Would you write the data out once more, exactly as it is?

### The data
........

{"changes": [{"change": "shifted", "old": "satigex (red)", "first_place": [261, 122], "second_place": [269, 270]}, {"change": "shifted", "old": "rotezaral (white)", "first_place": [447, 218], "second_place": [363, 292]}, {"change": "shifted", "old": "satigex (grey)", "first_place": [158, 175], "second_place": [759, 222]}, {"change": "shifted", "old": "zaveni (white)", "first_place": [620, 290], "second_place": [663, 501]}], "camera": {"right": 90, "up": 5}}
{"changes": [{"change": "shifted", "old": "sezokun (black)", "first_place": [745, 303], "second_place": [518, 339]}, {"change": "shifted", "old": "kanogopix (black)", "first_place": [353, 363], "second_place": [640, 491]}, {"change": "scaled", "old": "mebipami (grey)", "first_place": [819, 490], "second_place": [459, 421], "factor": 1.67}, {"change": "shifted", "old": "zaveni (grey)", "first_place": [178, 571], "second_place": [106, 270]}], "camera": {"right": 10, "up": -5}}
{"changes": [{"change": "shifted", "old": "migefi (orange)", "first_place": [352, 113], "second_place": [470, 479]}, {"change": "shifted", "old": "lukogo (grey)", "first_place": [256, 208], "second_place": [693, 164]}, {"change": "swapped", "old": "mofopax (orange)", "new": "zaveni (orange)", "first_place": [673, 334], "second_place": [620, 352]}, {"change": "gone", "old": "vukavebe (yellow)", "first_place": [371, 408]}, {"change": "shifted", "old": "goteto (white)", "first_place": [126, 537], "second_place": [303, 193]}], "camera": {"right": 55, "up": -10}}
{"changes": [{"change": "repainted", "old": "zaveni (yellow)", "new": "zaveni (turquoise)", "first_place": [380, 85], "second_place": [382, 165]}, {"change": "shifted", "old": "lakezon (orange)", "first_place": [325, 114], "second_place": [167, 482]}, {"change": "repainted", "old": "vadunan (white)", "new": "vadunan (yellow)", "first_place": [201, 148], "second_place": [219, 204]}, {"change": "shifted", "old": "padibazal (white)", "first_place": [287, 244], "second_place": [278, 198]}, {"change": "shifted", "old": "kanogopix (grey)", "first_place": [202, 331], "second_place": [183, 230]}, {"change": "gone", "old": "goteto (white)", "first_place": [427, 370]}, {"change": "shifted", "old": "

........

### Expected output
{"changes": [{"change": "shifted", "old": "satigex (red)", "first_place": [261, 122], "second_place": [269, 270]}, {"change": "shifted", "old": "rotezaral (white)", "first_place": [447, 218], "second_place": [363, 292]}, {"change": "shifted", "old": "satigex (grey)", "first_place": [158, 175], "second_place": [759, 222]}, {"change": "shifted", "old": "zaveni (white)", "first_place": [620, 290], "second_place": [663, 501]}], "camera": {"right": 90, "up": 5}}
{"changes": [{"change": "shifted", "old": "sezokun (black)", "first_place": [745, 303], "second_place": [518, 339]}, {"change": "shifted", "old": "kanogopix (black)", "first_place": [353, 363], "second_place": [640, 491]}, {"change": "scaled", "old": "mebipami (grey)", "first_place": [819, 490], "second_place": [459, 421], "factor": 1.67}, {"change": "shifted", "old": "zaveni (grey)", "first_place": [178, 571], "second_place": [106, 270]}], "camera": {"right": 10, "up": -5}}
{"changes": [{"change": "shifted", "old": "migefi (orange)", "first_place": [352, 113], "second_place": [470, 479]}, {"change": "shifted", "old": "lukogo (grey)", "first_place": [256, 208], "second_place": [693, 164]}, {"change": "swapped", "old": "mofopax (orange)", "new": "zaveni (orange)", "first_place": [673, 334], "second_place": [620, 352]}, {"change": "gone", "old": "vukavebe (yellow)", "first_place": [371, 408]}, {"change": "shifted", "old": "goteto (white)", "first_place": [126, 537], "second_place": [303, 193]}], "camera": {"right": 55, "up": -10}}
{"changes": [{"change": "repainted", "old": "zaveni (yellow)", "new": "zaveni (turquoise)", "first_place": [380, 85], "second_place": [382, 165]}, {"change": "shifted", "old": "lakezon (orange)", "first_place": [325, 114], "second_place": [167, 482]}, {"change": "repainted", "old": "vadunan (white)", "new": "vadunan (yellow)", "first_place": [201, 148], "second_place": [219, 204]}, {"change": "shifted", "old": "padibazal (white)", "first_place": [287, 244], "second_place": [278, 198]}, {"change": "shifted", "old": "kanogopix (grey)", "first_place": [202, 331], "second_place": [183, 230]}, {"change": "gone", "old": "goteto (white)", "first_place": [427, 370]}, {"change": "shifted", "old": "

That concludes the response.